» **STATED GOAL**: Rewrite the rows from the first one through the line containing "pink rectangle: moved 5 px right, 6 px down", replacing "green arrow" with "blue arrow" and leaving everything else as it is.

▽

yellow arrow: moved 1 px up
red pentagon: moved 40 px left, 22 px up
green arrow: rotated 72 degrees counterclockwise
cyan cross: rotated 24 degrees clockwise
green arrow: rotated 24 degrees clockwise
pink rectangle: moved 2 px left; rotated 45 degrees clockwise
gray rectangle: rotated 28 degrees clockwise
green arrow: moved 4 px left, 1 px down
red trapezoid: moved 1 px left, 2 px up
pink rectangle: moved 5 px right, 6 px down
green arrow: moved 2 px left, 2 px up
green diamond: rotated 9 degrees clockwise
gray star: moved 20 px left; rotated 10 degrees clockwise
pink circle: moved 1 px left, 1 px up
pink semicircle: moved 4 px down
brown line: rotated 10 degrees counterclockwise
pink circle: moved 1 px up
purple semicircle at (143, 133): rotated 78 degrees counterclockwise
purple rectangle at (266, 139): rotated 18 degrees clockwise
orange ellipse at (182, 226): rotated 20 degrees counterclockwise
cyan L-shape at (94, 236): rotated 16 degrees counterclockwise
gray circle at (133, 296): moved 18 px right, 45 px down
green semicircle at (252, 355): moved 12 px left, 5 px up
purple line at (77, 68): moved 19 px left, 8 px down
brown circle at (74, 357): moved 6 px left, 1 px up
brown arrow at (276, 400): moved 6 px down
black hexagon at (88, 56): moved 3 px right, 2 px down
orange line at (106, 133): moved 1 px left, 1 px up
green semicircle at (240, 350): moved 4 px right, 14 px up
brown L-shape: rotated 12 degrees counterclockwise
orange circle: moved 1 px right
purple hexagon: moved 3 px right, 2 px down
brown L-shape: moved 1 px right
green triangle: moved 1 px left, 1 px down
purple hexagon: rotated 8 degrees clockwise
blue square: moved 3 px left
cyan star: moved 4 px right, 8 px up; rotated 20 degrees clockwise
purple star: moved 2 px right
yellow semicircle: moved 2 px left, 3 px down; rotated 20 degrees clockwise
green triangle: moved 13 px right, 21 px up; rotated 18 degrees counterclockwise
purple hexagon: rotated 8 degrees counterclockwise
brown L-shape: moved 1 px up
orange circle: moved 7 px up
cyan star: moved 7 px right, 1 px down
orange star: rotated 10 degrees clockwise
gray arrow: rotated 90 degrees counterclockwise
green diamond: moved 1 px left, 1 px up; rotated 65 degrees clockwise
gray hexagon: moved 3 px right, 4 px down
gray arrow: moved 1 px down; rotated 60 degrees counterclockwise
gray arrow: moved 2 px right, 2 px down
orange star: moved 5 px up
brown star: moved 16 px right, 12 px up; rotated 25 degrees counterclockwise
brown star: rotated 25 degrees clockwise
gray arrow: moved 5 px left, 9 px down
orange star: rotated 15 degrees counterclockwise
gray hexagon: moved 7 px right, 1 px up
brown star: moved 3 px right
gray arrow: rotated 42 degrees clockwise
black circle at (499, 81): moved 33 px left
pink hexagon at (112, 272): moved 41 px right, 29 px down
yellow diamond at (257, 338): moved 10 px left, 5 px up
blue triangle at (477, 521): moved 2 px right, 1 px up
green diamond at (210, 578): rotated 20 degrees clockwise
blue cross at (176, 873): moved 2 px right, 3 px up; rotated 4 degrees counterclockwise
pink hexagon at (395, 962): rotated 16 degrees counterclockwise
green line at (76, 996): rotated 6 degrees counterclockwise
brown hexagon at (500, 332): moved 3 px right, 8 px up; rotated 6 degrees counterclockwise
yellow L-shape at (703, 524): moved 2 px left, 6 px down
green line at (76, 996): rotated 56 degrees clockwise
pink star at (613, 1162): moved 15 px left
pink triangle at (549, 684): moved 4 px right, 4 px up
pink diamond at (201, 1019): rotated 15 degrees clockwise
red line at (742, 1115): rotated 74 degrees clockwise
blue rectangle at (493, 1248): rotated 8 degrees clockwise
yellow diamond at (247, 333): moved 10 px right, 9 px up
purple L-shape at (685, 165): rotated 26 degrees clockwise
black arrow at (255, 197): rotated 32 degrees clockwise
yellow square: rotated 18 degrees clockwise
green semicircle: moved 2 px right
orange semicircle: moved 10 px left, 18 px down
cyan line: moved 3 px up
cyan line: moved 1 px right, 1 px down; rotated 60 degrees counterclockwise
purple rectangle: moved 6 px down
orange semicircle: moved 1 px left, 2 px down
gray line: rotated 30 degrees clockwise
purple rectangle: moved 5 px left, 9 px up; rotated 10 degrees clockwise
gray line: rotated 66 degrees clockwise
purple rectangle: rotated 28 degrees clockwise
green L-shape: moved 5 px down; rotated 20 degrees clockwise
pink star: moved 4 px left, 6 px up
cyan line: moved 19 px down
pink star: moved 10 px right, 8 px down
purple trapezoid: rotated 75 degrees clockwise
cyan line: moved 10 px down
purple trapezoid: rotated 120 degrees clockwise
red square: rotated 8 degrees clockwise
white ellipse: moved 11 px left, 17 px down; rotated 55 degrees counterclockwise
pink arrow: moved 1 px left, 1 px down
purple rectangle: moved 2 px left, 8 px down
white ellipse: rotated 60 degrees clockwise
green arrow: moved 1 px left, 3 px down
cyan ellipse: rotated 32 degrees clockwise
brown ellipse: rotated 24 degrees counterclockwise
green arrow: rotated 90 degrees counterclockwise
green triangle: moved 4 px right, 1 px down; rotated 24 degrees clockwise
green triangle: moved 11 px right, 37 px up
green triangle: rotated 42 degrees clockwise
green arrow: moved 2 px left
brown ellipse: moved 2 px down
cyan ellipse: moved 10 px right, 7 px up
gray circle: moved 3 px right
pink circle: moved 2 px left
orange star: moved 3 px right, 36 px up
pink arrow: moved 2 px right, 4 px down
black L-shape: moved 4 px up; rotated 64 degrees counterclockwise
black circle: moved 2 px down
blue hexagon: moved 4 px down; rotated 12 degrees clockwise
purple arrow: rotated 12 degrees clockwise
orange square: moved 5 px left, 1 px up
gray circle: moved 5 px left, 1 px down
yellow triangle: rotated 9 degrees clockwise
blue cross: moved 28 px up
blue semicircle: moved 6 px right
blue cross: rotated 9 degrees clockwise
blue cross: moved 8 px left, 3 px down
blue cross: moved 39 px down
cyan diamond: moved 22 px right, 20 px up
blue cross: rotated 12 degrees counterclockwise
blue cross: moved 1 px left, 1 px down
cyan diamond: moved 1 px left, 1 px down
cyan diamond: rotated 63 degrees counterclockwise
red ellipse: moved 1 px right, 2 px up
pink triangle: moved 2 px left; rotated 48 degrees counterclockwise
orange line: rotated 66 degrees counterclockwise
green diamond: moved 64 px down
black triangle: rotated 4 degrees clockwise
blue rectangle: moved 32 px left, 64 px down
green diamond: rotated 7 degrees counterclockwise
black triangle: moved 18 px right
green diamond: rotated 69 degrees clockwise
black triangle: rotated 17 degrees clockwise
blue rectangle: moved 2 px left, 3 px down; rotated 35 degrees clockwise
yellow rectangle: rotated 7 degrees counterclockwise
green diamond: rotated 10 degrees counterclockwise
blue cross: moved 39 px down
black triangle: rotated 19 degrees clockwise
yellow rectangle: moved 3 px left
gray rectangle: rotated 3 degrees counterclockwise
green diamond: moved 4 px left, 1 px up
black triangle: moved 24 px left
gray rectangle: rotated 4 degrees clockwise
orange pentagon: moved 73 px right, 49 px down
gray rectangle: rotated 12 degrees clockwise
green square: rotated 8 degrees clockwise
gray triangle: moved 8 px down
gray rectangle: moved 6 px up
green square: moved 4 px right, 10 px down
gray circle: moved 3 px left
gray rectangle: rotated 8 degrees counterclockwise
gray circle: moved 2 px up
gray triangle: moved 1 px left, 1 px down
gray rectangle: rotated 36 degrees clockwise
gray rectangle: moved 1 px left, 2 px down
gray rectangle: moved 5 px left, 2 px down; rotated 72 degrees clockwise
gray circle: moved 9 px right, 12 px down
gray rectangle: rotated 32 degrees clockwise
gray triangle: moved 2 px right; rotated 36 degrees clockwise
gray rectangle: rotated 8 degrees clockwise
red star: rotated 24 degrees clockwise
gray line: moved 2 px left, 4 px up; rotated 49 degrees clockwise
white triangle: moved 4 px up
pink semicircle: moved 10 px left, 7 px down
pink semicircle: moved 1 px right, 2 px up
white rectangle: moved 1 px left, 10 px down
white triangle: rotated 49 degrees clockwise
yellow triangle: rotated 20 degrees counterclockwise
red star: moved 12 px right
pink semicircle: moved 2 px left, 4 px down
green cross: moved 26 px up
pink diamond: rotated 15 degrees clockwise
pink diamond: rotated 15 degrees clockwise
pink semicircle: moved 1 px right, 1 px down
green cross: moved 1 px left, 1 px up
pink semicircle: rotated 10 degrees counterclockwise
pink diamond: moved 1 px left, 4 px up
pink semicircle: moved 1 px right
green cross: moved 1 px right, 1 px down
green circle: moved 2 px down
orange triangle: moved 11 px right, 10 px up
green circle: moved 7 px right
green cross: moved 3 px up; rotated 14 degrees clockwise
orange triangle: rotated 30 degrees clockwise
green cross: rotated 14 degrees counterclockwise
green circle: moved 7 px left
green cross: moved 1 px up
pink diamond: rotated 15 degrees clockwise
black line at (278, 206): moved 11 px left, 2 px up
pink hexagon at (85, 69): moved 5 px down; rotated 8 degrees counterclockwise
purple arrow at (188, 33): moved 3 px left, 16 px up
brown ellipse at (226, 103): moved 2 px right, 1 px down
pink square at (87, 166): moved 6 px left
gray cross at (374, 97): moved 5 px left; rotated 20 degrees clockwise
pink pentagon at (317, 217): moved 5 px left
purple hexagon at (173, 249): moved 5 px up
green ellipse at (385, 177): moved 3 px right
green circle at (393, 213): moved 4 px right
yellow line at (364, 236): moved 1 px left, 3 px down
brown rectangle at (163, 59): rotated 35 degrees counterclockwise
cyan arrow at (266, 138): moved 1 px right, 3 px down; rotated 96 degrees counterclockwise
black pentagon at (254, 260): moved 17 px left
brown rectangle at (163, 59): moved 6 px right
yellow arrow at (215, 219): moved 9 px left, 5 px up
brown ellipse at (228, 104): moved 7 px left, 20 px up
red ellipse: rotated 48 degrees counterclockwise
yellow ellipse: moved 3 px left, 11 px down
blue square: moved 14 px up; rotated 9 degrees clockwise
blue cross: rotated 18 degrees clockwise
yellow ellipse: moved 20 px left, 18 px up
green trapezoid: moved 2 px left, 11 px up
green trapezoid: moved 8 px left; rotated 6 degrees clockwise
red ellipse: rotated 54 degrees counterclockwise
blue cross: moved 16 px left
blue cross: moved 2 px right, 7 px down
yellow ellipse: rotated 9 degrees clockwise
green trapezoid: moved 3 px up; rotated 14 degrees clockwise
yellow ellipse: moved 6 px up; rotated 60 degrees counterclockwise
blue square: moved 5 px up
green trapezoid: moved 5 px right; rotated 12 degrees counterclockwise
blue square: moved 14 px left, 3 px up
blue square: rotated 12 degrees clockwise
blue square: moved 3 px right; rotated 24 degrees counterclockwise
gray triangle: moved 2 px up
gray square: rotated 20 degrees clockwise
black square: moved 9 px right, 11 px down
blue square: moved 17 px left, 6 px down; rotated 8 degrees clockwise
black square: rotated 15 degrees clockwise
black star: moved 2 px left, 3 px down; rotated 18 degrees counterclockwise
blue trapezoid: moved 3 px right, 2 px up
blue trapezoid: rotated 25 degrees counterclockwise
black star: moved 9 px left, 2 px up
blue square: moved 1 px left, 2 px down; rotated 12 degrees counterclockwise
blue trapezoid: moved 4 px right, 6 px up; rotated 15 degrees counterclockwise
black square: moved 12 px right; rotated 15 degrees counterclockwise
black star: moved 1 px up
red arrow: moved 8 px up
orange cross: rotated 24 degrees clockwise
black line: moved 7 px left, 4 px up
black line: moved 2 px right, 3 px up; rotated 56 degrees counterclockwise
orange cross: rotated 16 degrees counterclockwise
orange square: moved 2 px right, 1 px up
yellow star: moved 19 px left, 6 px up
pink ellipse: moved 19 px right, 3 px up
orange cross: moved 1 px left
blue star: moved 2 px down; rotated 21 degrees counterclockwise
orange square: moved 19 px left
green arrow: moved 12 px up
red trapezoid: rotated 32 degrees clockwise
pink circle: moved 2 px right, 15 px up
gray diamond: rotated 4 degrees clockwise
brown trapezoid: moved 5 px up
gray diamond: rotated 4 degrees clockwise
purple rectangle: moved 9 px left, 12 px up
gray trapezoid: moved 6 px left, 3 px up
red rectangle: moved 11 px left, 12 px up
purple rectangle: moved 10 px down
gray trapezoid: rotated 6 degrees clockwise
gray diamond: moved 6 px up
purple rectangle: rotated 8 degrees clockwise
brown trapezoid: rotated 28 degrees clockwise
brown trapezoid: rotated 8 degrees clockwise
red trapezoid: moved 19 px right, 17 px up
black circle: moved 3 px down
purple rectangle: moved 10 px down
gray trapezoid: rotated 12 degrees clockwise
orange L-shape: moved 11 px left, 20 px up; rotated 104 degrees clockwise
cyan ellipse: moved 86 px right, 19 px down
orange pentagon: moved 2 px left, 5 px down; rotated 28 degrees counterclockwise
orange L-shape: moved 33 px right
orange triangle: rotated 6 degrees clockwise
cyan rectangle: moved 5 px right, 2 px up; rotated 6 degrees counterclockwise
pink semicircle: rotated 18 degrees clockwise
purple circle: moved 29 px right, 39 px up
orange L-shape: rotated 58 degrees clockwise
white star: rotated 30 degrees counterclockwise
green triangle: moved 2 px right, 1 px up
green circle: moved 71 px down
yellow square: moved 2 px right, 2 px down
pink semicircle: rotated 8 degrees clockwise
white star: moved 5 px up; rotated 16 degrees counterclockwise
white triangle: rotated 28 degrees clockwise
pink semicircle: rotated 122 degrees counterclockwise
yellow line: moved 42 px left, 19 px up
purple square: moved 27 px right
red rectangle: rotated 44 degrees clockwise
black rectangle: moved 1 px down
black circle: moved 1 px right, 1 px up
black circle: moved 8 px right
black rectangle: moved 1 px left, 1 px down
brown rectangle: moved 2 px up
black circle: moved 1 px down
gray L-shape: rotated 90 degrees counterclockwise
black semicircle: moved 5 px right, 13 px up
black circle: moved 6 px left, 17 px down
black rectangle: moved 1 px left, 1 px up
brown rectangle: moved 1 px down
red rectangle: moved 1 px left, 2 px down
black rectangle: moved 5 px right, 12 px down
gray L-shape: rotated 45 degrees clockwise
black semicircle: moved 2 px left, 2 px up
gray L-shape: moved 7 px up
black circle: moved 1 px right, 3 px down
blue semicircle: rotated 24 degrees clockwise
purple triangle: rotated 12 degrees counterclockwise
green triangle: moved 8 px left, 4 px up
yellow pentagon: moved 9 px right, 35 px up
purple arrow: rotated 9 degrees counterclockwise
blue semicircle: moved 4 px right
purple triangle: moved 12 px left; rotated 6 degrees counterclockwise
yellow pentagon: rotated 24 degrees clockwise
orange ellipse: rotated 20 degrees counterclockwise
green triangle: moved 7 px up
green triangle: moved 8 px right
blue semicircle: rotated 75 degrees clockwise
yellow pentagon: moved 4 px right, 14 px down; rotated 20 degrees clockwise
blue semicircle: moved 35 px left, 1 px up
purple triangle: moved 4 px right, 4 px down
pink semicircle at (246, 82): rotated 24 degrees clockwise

△

» **TASK OUTPUT**:
yellow arrow: moved 1 px up
red pentagon: moved 40 px left, 22 px up
blue arrow: rotated 72 degrees counterclockwise
cyan cross: rotated 24 degrees clockwise
blue arrow: rotated 24 degrees clockwise
pink rectangle: moved 2 px left; rotated 45 degrees clockwise
gray rectangle: rotated 28 degrees clockwise
blue arrow: moved 4 px left, 1 px down
red trapezoid: moved 1 px left, 2 px up
pink rectangle: moved 5 px right, 6 px down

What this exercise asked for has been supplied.